START RECORDS SHOWN

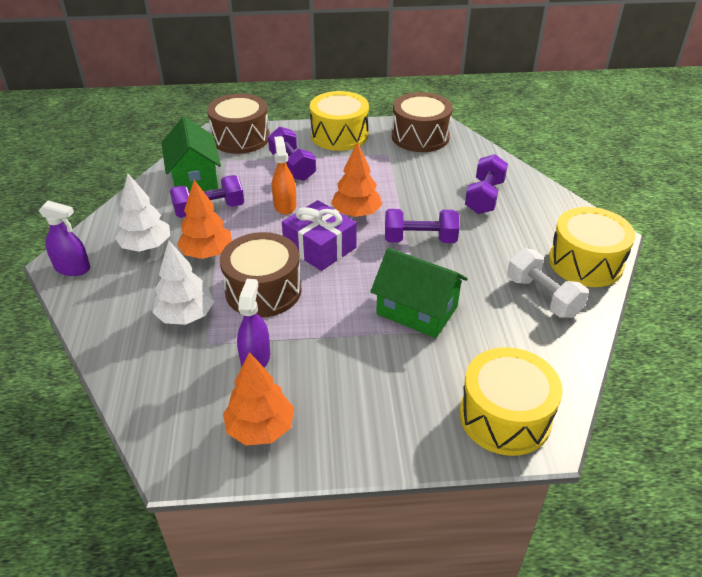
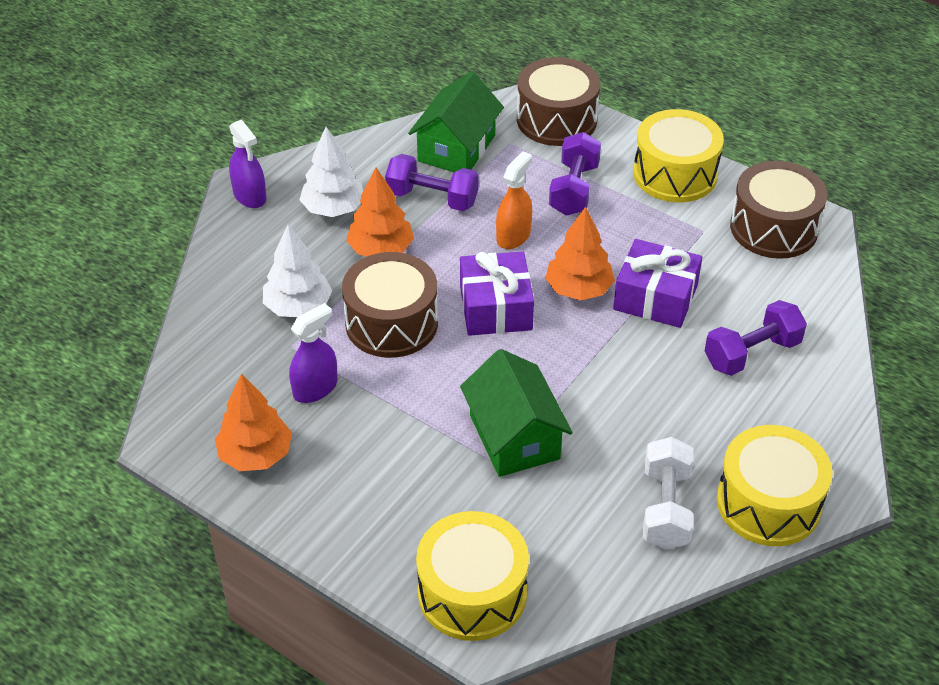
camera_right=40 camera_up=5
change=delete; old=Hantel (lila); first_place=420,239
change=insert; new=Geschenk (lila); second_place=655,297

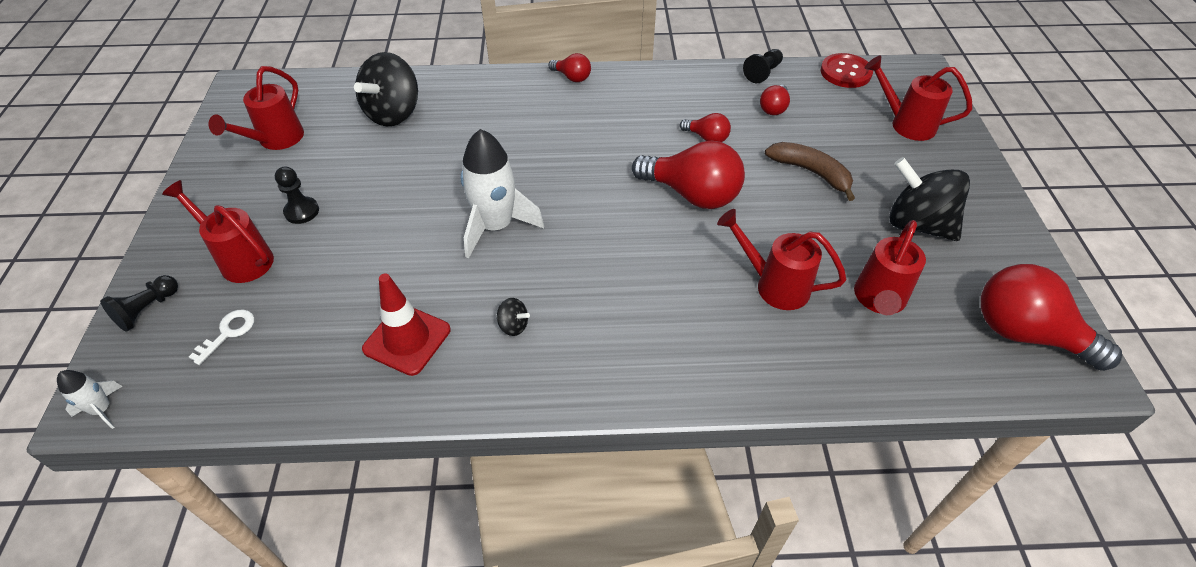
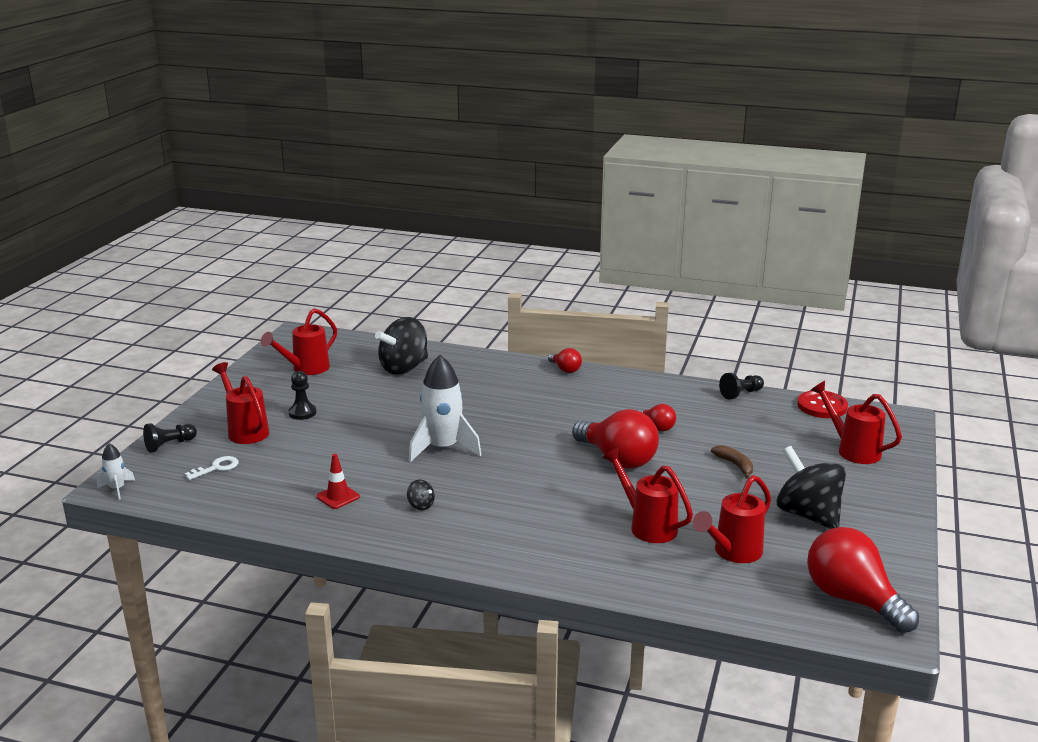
camera_right=20 camera_up=-25
change=delete; old=Glühbirne (rot); first_place=773,108
change=resize; old=Leitkegel (rot); first_place=407,339; second_place=338,497; factor=0.62
change=resize; old=Banane (braun); first_place=811,172; second_place=735,465; factor=0.65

END RECORDS SHOWN

All entries above are to be set down word for word, and the pictures are to be left out.

camera_right=40 camera_up=5
change=delete; old=Hantel (lila); first_place=420,239
change=insert; new=Geschenk (lila); second_place=655,297

camera_right=20 camera_up=-25
change=delete; old=Glühbirne (rot); first_place=773,108
change=resize; old=Leitkegel (rot); first_place=407,339; second_place=338,497; factor=0.62
change=resize; old=Banane (braun); first_place=811,172; second_place=735,465; factor=0.65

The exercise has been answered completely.